WHAT THE TASK ASKS: Exclude all pictures, then restate the entries below word for word.
PROVIDED DATA section start
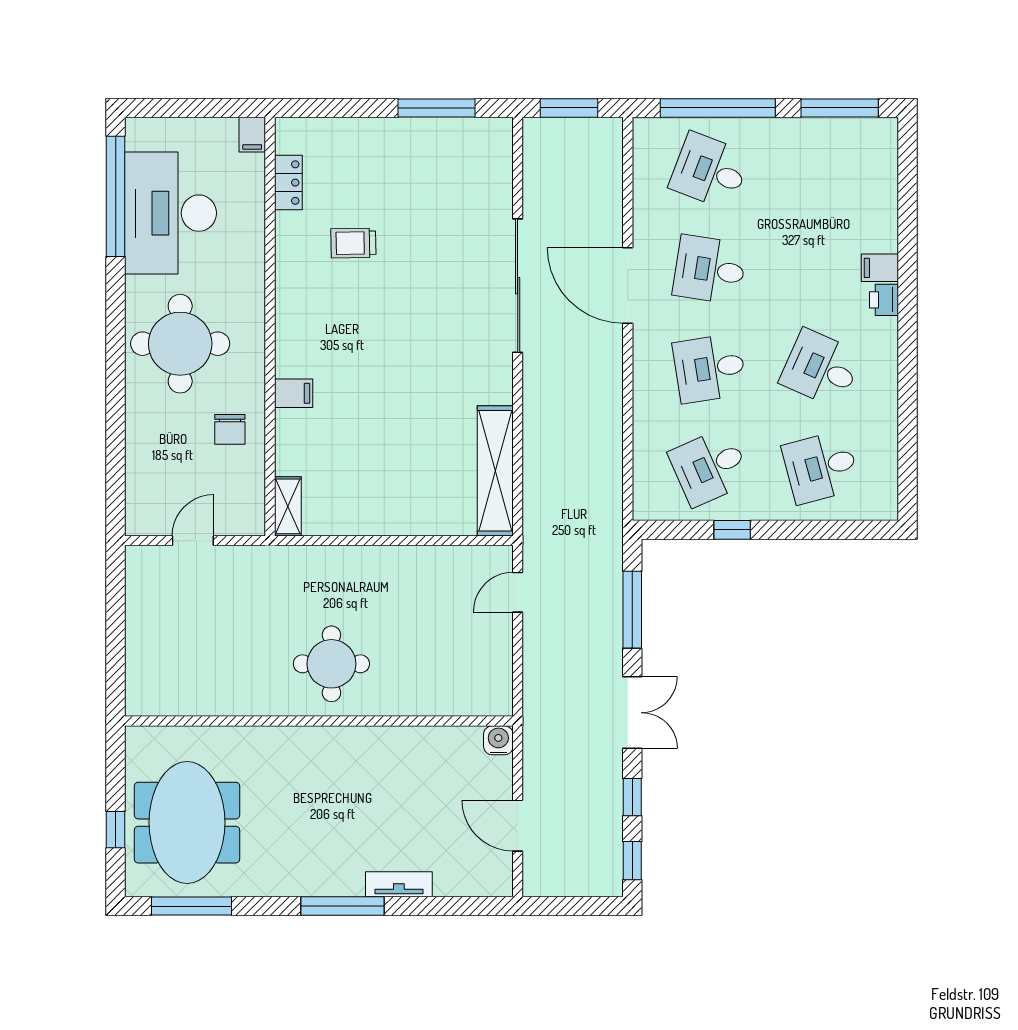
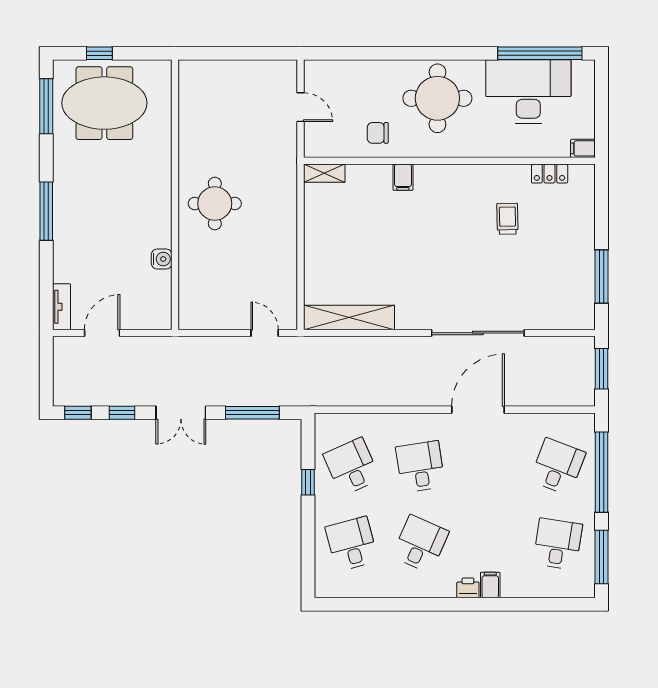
desk: (710, 270) -> (558, 544), moved
water cooler: (498, 740) -> (162, 259), moved
tv unit: (399, 884) -> (62, 307), moved

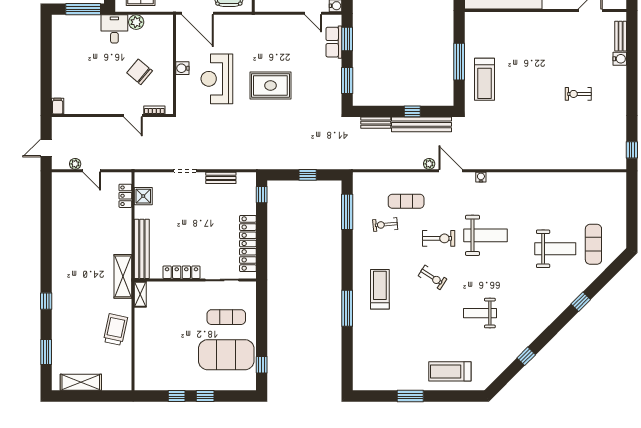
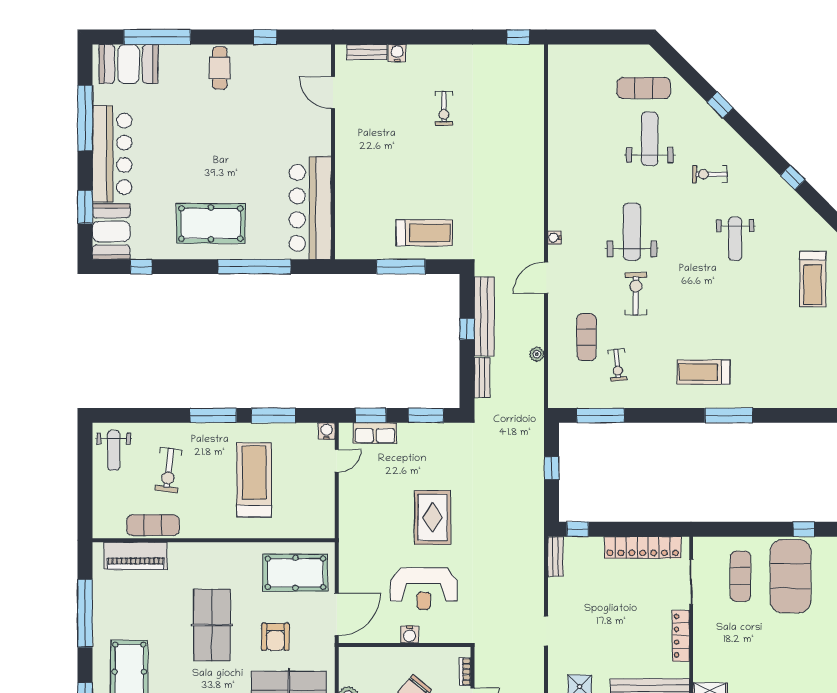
plant: (429, 164) -> (537, 354), moved
bench: (221, 178) -> (555, 557), moved
exercise bike: (432, 277) -> (710, 174), moved, turned -123

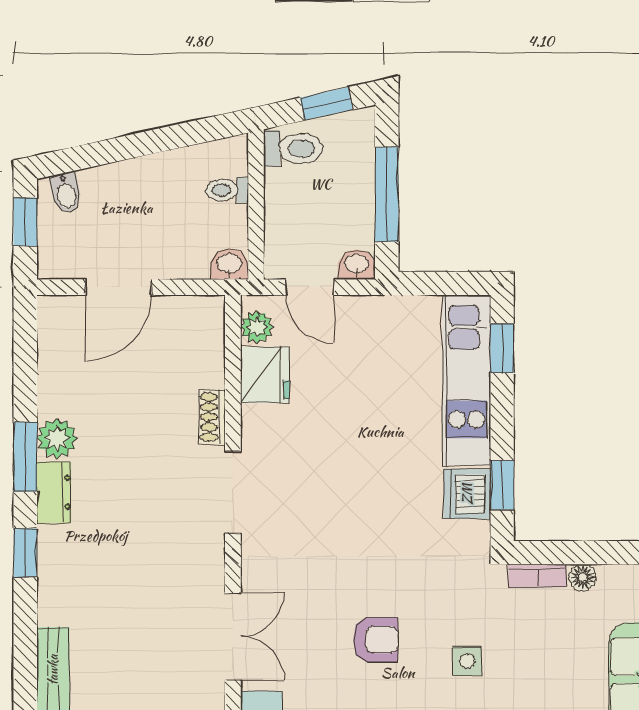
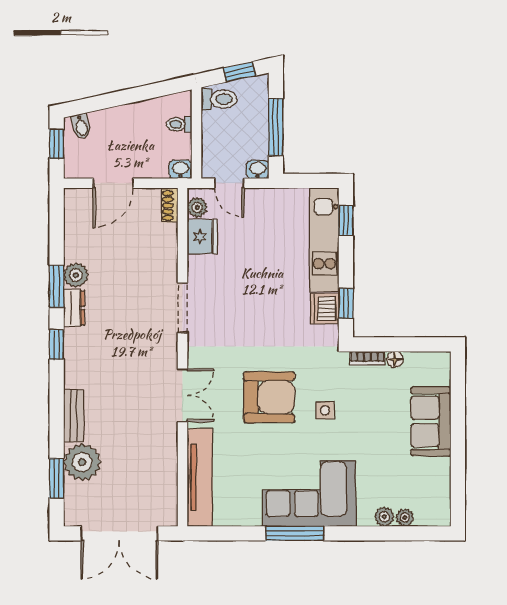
shoe rack: (212, 417) -> (170, 206), moved
armchair: (376, 640) -> (269, 397), width x1.88, depth x1.88

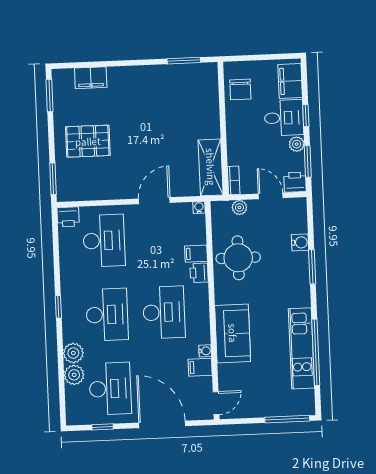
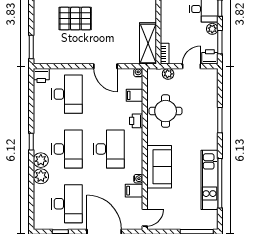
pallet: (88, 141) -> (75, 19), moved
door: (271, 196) -> (191, 66), hinge flipped
door: (154, 201) -> (105, 66), swing flipped
water cooler: (300, 242) -> (212, 102), removed
filing cabinet: (196, 254) -> (135, 95), moved
plant: (74, 375) -> (41, 160), moved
PROVIDED DATA section end
SOLVED EXERCISE:
desk: (710, 270) -> (558, 544), moved
water cooler: (498, 740) -> (162, 259), moved
tv unit: (399, 884) -> (62, 307), moved

plant: (429, 164) -> (537, 354), moved
bench: (221, 178) -> (555, 557), moved
exercise bike: (432, 277) -> (710, 174), moved, turned -123

shoe rack: (212, 417) -> (170, 206), moved
armchair: (376, 640) -> (269, 397), width x1.88, depth x1.88

pallet: (88, 141) -> (75, 19), moved
door: (271, 196) -> (191, 66), hinge flipped
door: (154, 201) -> (105, 66), swing flipped
water cooler: (300, 242) -> (212, 102), removed
filing cabinet: (196, 254) -> (135, 95), moved
plant: (74, 375) -> (41, 160), moved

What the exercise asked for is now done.